#### TASK ITEM
What's wanted is each entry repeated verbatim, minus its images.

━━━━━ ENTRIES PROVIDED ━━━━━

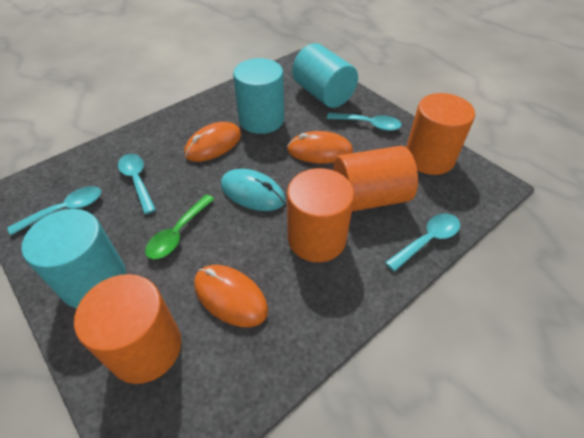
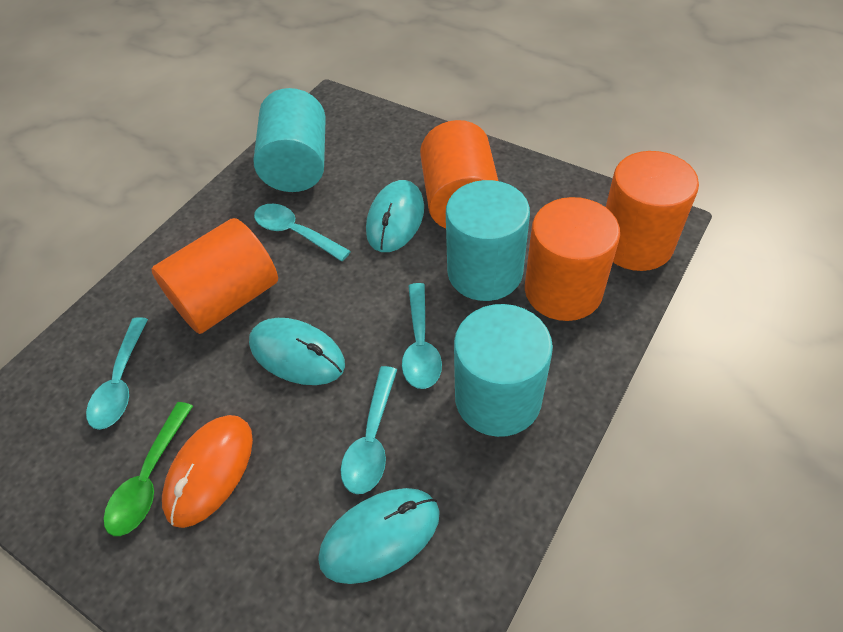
orange mouse: 3 -> 1
turquoise mouse: 1 -> 3

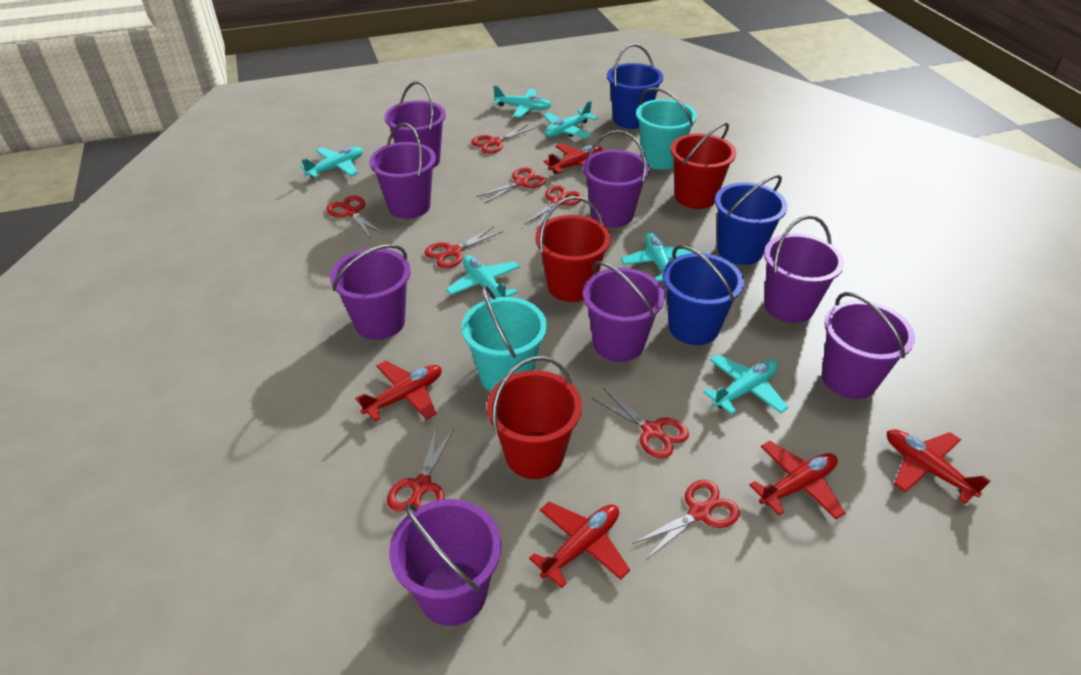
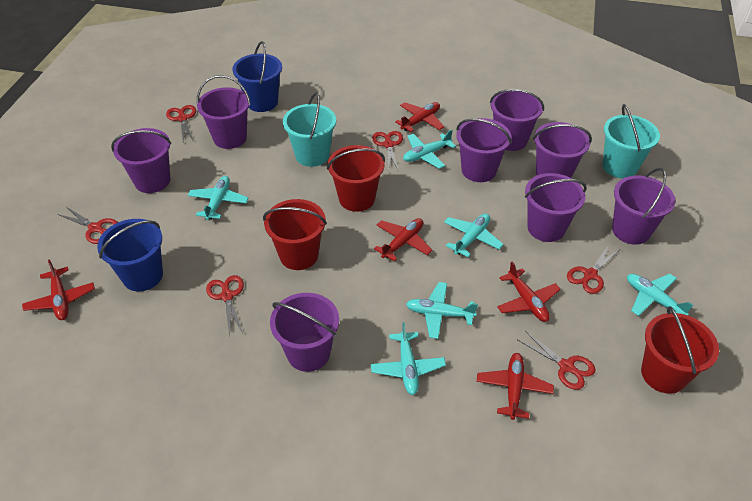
blue bucket: 3 -> 2
red scissors: 8 -> 6

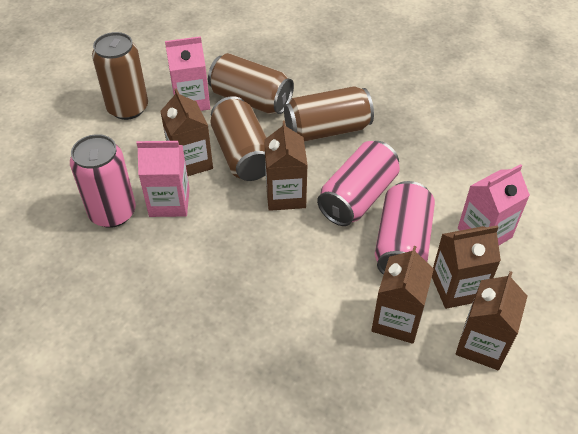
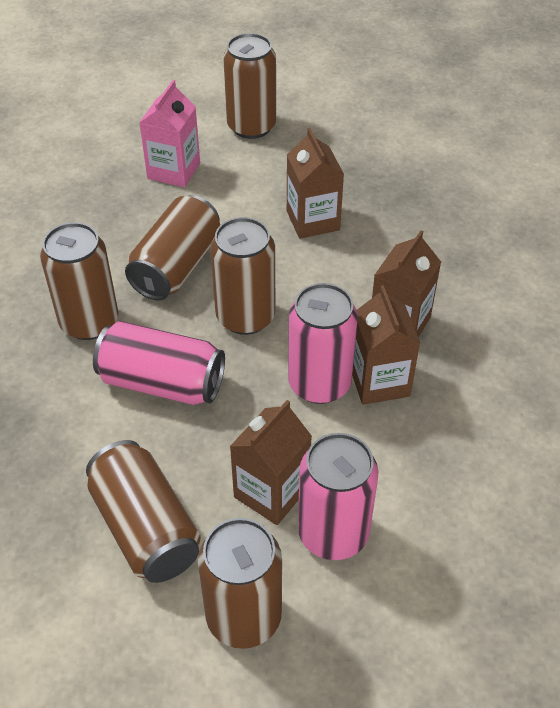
brown can: 4 -> 6
brown carton: 5 -> 4
pink carton: 3 -> 1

━━━━━

#### RESPONSE AREA
orange mouse: 3 -> 1
turquoise mouse: 1 -> 3

blue bucket: 3 -> 2
red scissors: 8 -> 6

brown can: 4 -> 6
brown carton: 5 -> 4
pink carton: 3 -> 1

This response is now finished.